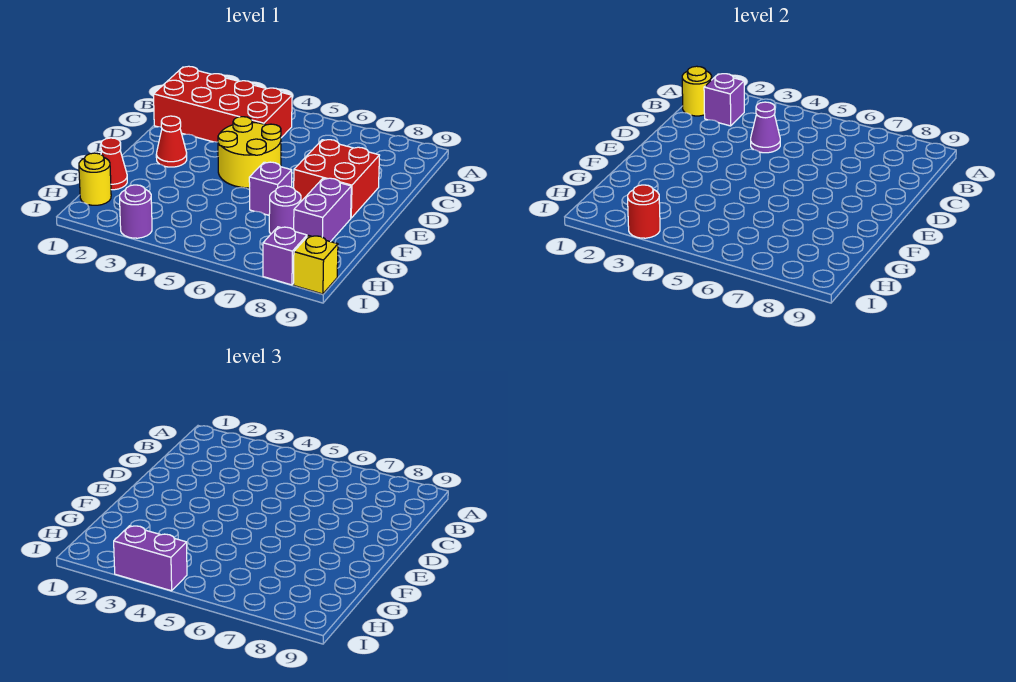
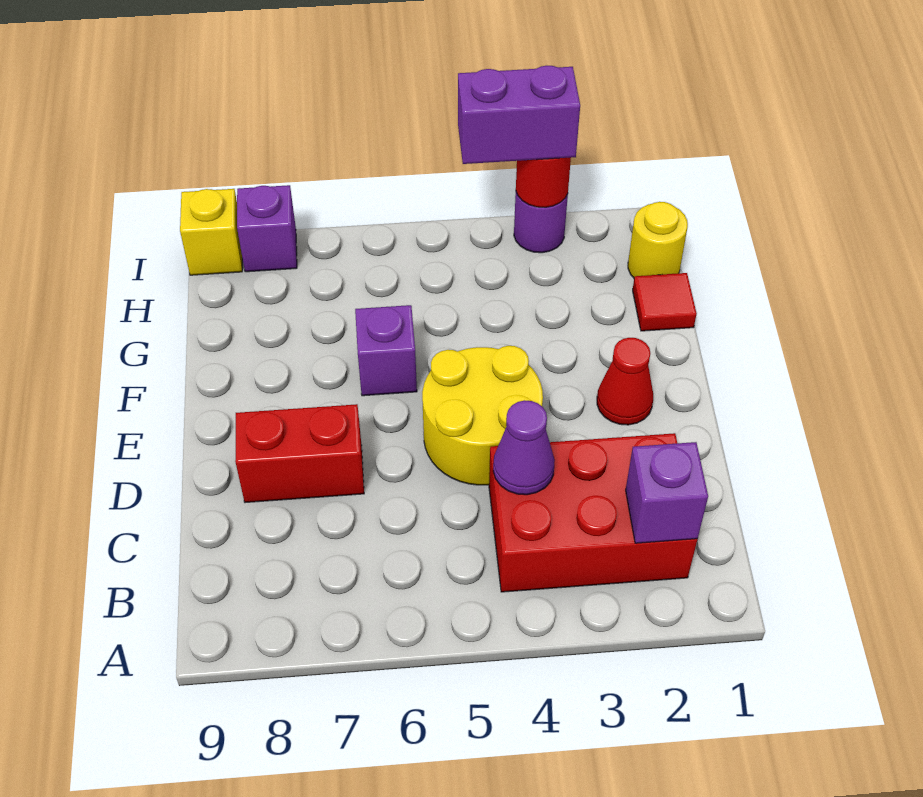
red brick B1:C4 level 1 -> red brick B2:C4 level 1
yellow round brick B1 level 2 -> none
red brick D7:E8 level 1 -> red brick D7:D8 level 1
purple brick F8:G8 level 1 -> none
red cone G1 level 1 -> red tile G1 level 1
purple round brick G7 level 1 -> none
- - - -
### WHAT NEEDS TO BE DONE
In the entries above, find the line containing "red brick D7:E8". Set down that line and every line after it through the last one, exactly and alone.

### REPLY TO THE EXERCISE
red brick D7:E8 level 1 -> red brick D7:D8 level 1
purple brick F8:G8 level 1 -> none
red cone G1 level 1 -> red tile G1 level 1
purple round brick G7 level 1 -> none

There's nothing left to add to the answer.